**How to complete this task**:
Of the entries below, return only those lines from the line with "camera: 120 degrees left, 20 degrees down" to the line with "white cheese [36,143,108,189]", exactly, both included.

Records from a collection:
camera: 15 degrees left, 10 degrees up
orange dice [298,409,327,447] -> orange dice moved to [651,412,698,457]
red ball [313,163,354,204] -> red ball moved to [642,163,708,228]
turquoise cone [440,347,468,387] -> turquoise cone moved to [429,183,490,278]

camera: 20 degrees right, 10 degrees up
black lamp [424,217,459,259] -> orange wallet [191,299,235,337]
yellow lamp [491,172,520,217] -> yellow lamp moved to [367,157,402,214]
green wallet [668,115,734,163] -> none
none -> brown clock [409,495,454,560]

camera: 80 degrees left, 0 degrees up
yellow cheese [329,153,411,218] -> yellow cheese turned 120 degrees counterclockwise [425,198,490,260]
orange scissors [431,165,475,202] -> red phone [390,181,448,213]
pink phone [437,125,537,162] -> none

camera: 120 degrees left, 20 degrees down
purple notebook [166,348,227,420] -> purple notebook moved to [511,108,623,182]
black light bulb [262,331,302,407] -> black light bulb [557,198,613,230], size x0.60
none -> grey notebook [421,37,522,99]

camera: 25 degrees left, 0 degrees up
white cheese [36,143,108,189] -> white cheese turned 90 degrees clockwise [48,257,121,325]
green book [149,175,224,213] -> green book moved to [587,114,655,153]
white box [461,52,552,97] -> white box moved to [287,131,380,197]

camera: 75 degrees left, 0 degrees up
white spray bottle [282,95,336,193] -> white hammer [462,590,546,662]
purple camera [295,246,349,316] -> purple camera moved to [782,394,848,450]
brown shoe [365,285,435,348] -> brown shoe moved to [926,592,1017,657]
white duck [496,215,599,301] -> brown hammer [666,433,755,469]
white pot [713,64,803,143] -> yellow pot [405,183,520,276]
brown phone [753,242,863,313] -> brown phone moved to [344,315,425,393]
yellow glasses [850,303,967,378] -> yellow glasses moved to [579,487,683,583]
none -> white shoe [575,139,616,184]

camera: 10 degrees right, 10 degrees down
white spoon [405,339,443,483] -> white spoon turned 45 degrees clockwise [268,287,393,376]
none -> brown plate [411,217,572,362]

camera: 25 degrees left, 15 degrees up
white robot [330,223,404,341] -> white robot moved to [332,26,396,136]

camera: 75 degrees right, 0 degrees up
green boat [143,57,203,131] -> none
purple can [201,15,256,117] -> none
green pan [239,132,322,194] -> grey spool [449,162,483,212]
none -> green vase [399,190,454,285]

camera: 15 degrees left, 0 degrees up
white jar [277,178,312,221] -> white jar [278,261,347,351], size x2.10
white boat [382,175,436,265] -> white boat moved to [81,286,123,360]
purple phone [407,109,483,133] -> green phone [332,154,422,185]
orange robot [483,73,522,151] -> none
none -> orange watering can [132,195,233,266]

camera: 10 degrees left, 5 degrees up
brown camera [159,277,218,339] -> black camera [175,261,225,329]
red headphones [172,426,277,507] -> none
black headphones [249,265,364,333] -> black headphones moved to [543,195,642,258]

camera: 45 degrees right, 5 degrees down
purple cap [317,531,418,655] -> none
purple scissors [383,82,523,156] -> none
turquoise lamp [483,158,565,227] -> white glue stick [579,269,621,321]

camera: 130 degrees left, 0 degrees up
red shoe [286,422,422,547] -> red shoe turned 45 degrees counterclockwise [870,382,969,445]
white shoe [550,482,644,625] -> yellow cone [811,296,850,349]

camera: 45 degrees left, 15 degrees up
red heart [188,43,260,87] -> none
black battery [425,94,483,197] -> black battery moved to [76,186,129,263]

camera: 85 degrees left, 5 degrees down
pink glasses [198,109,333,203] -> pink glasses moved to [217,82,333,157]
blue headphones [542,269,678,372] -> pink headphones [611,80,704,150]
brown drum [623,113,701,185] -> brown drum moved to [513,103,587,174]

**Answer for the task**:
camera: 120 degrees left, 20 degrees down
purple notebook [166,348,227,420] -> purple notebook moved to [511,108,623,182]
black light bulb [262,331,302,407] -> black light bulb [557,198,613,230], size x0.60
none -> grey notebook [421,37,522,99]

camera: 25 degrees left, 0 degrees up
white cheese [36,143,108,189] -> white cheese turned 90 degrees clockwise [48,257,121,325]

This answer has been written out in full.